## [EXERCISE]
The data below contains pictures, which are to be skipped; the lines starting at the line with "C3: 2.2uF (3V3, GND) -> 100nF (3V3, GND)" and ending at the line with "R5: 15k (GND, NET3) -> 6.8k (GND, NET3)" are to be output exactly, both ends included.

(Beginning of GIVEN ENTRIES)

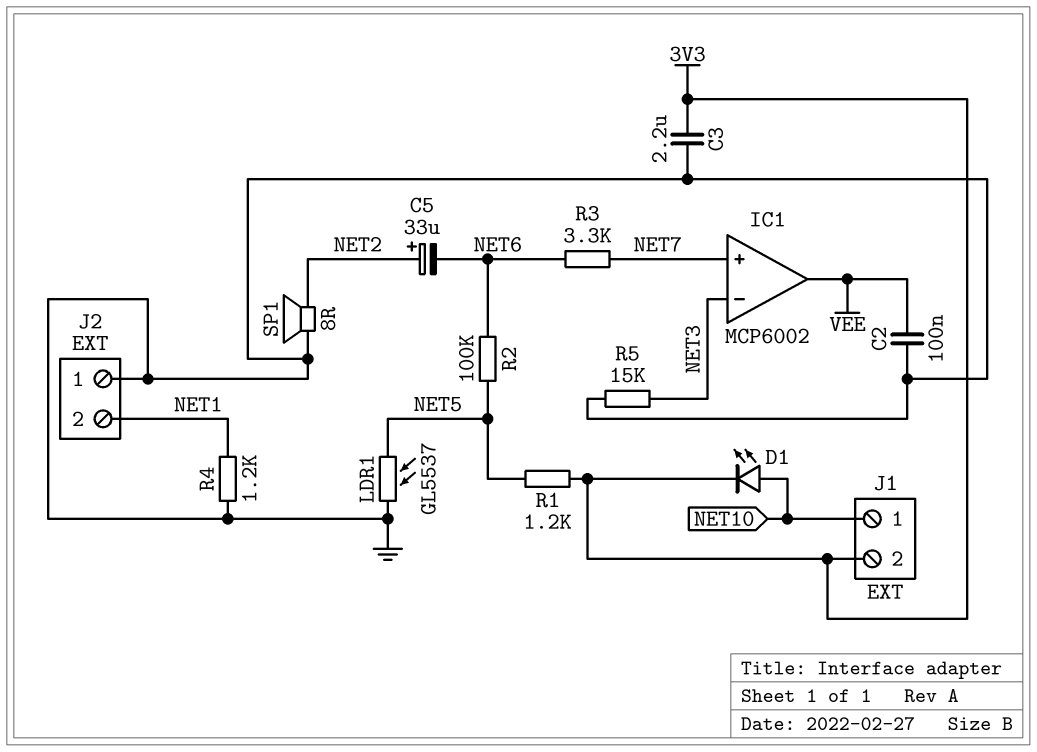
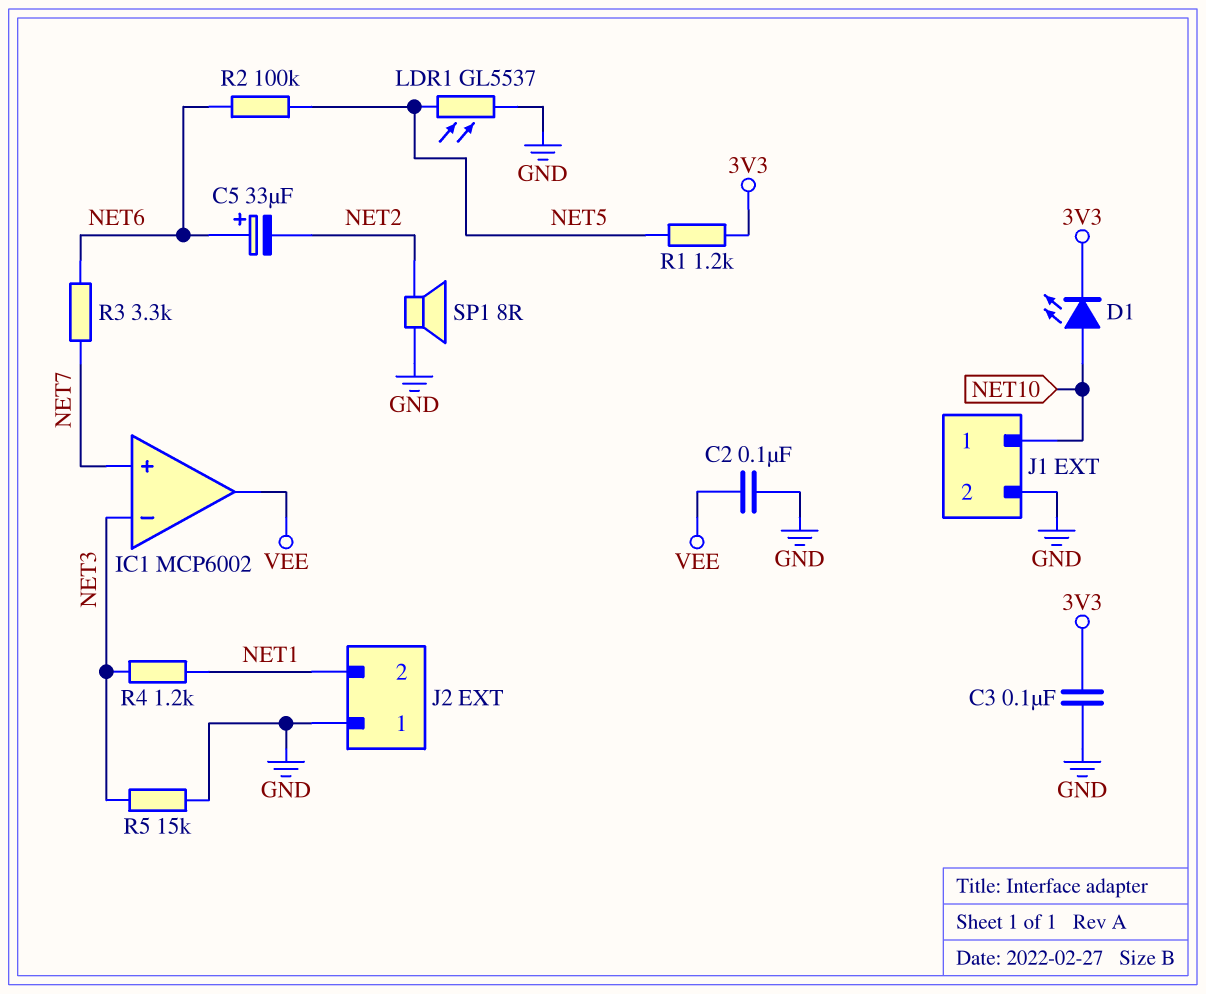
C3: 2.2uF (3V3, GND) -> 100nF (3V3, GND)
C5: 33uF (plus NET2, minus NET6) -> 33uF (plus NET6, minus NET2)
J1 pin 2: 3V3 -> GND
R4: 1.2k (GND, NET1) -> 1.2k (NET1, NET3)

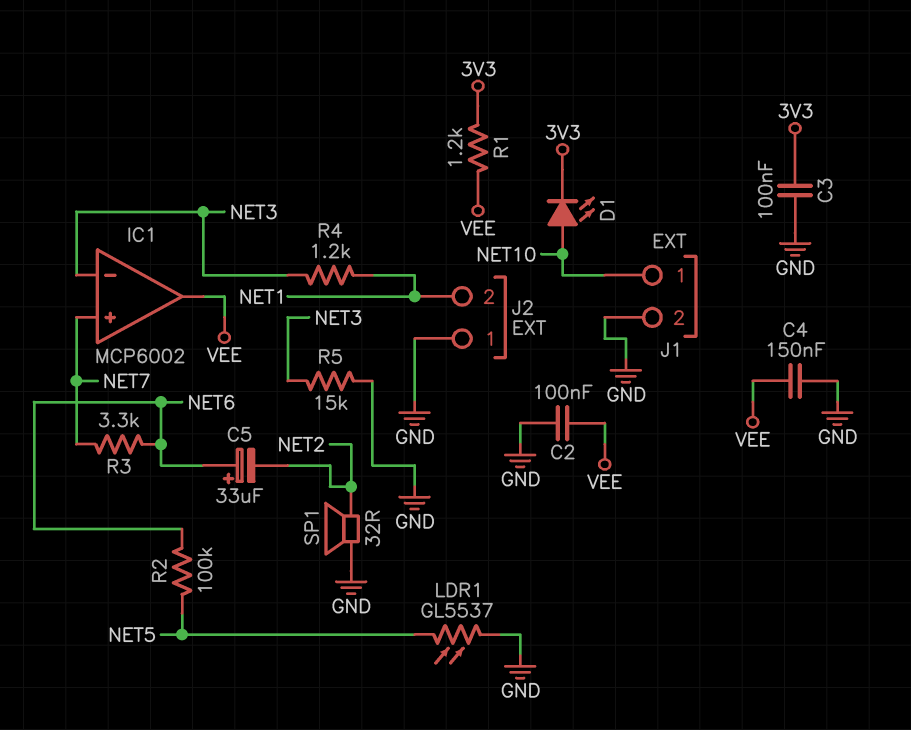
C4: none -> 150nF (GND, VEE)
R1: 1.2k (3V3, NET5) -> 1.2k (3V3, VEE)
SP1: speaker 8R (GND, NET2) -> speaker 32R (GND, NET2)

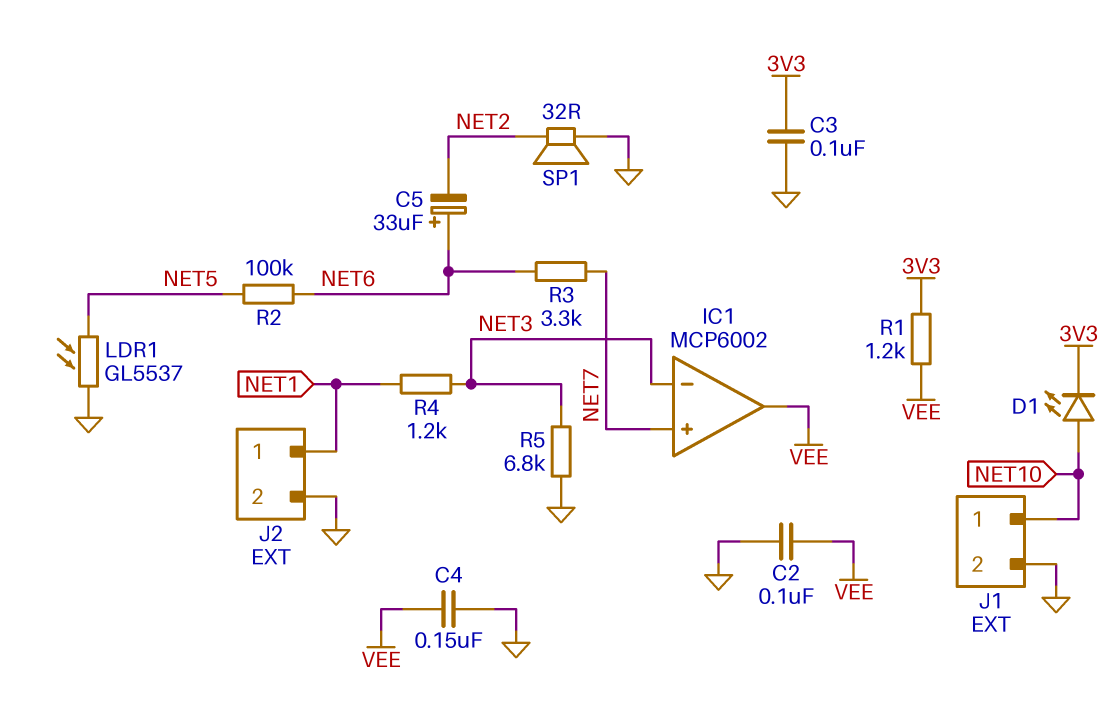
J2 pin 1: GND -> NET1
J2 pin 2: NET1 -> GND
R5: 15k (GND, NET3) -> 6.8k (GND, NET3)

(End of GIVEN ENTRIES)
(Beginning of GIVEN ENTRIES)

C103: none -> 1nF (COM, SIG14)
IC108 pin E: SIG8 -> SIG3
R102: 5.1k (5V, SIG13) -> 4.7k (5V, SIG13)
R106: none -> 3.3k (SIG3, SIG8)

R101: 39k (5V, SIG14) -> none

(End of GIVEN ENTRIES)

## [WRITTEN ANSWER]
C3: 2.2uF (3V3, GND) -> 100nF (3V3, GND)
C5: 33uF (plus NET2, minus NET6) -> 33uF (plus NET6, minus NET2)
J1 pin 2: 3V3 -> GND
R4: 1.2k (GND, NET1) -> 1.2k (NET1, NET3)

C4: none -> 150nF (GND, VEE)
R1: 1.2k (3V3, NET5) -> 1.2k (3V3, VEE)
SP1: speaker 8R (GND, NET2) -> speaker 32R (GND, NET2)

J2 pin 1: GND -> NET1
J2 pin 2: NET1 -> GND
R5: 15k (GND, NET3) -> 6.8k (GND, NET3)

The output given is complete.